(Before-and-after object listings)
BEGIN

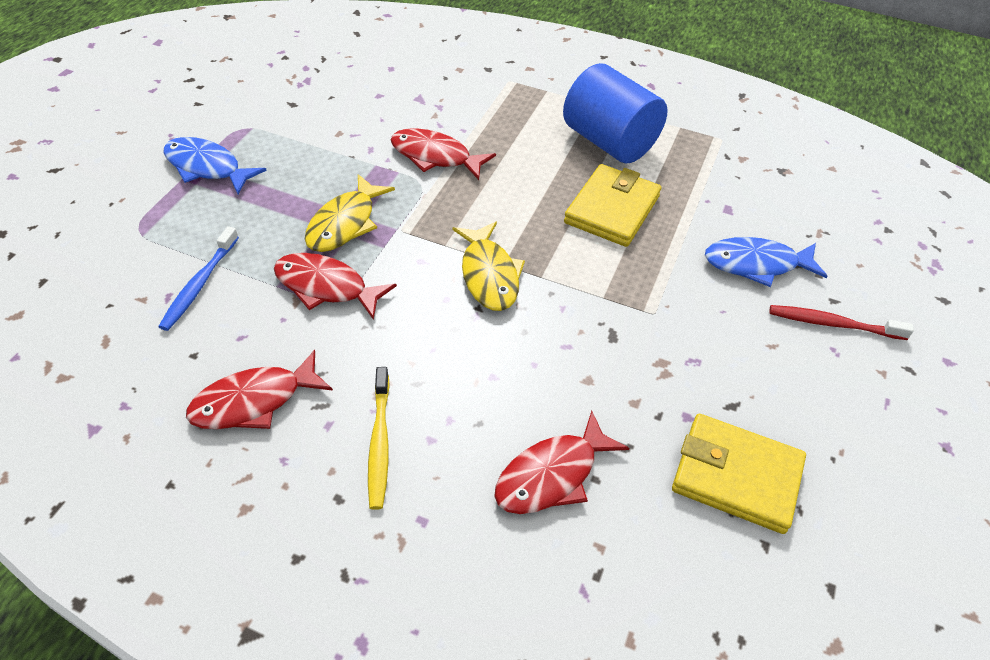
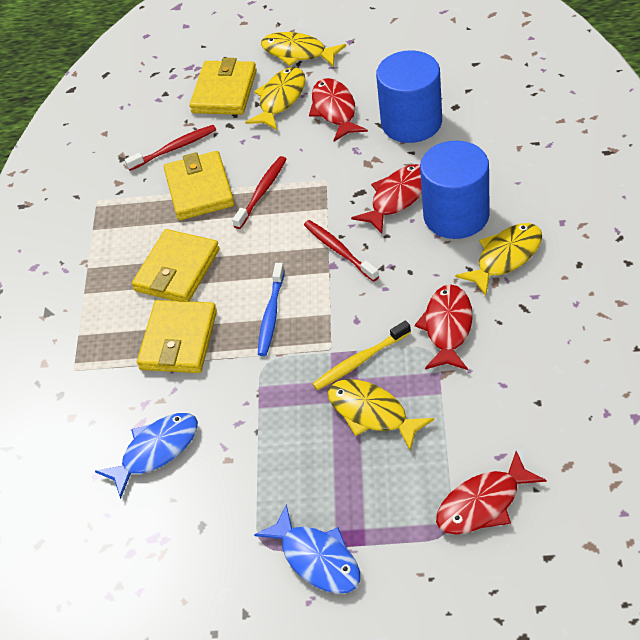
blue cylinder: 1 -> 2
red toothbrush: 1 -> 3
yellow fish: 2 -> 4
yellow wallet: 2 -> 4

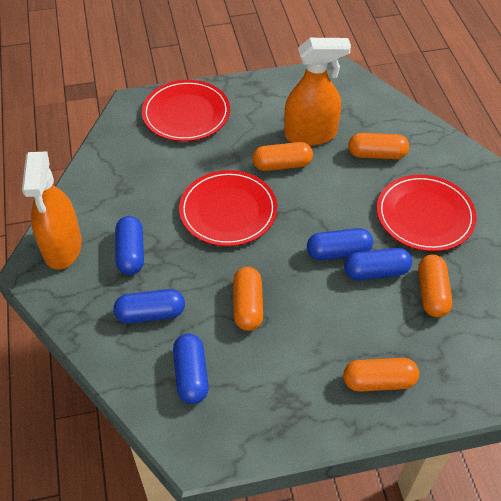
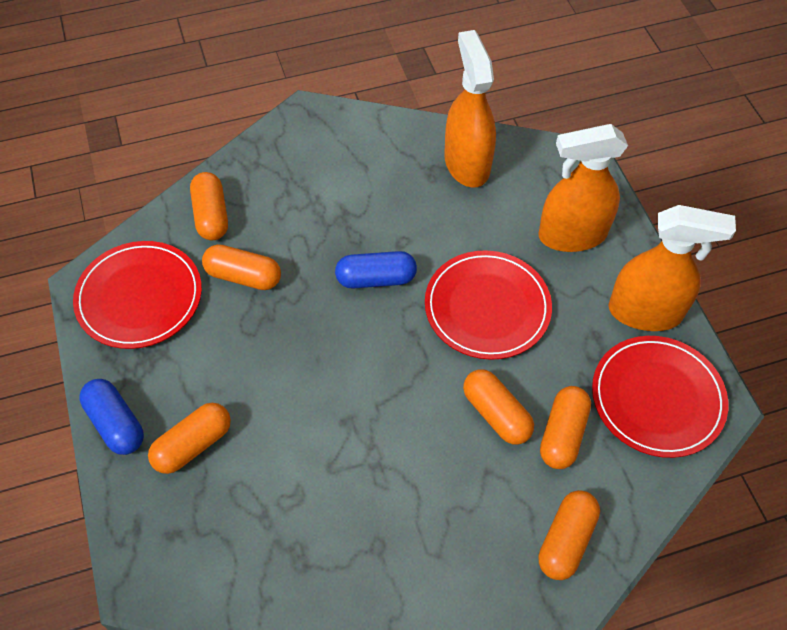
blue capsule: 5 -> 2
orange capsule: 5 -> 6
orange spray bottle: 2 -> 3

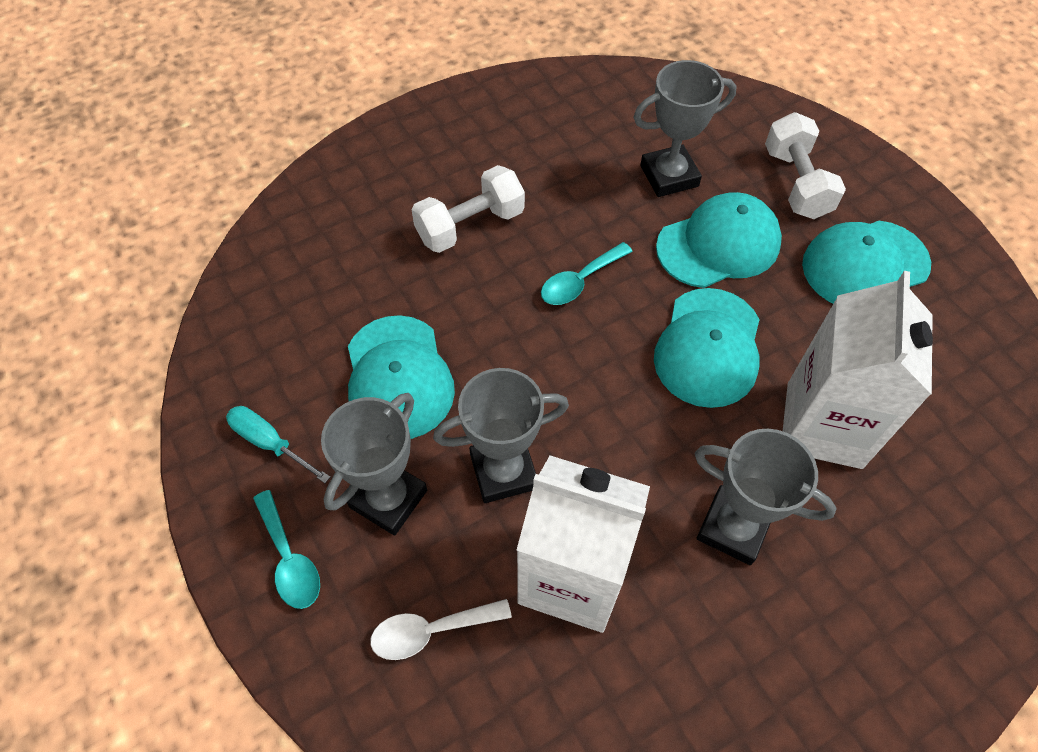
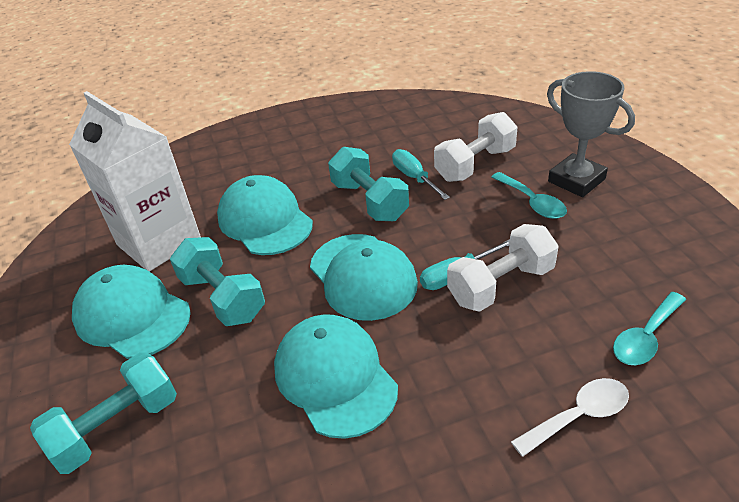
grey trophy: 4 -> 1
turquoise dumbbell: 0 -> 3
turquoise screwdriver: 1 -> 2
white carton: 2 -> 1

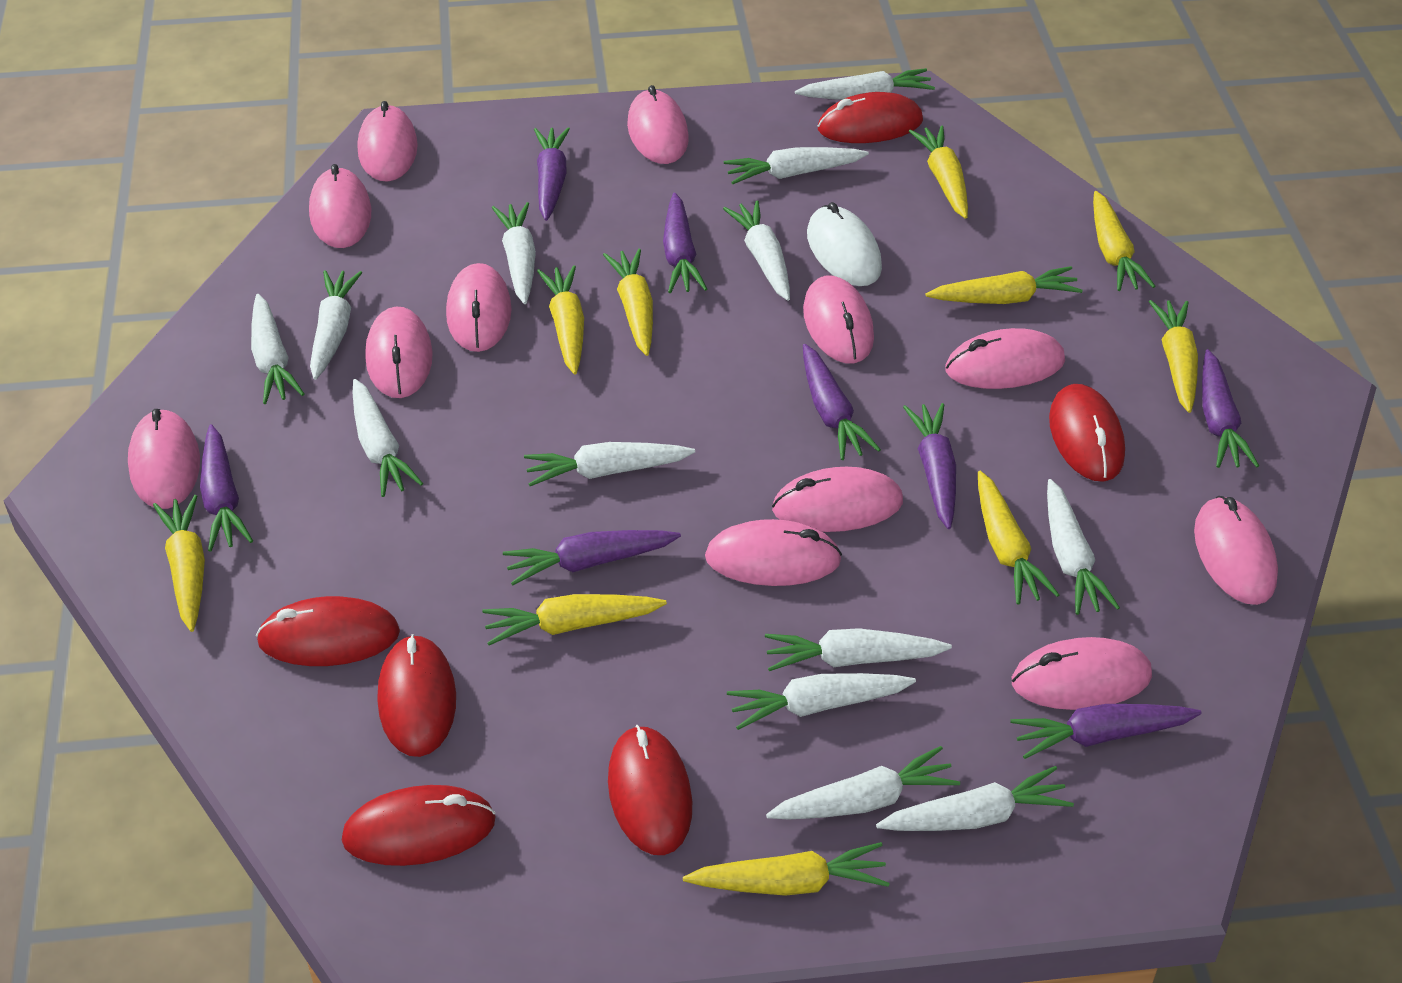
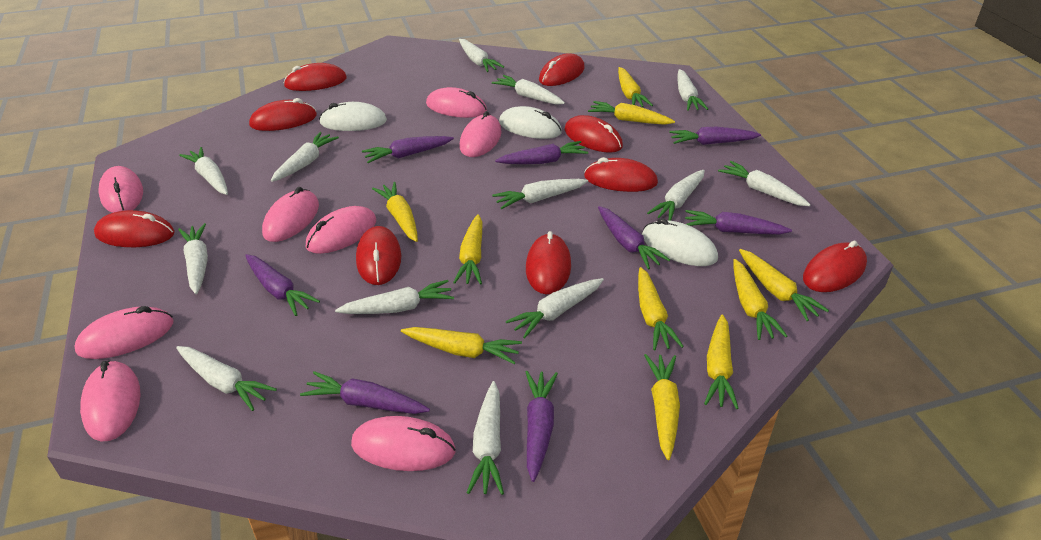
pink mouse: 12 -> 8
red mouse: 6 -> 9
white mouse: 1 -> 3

END

_What is required_
Take from the entries every line that has the string "orange".

_Result for this task_
orange capsule: 5 -> 6
orange spray bottle: 2 -> 3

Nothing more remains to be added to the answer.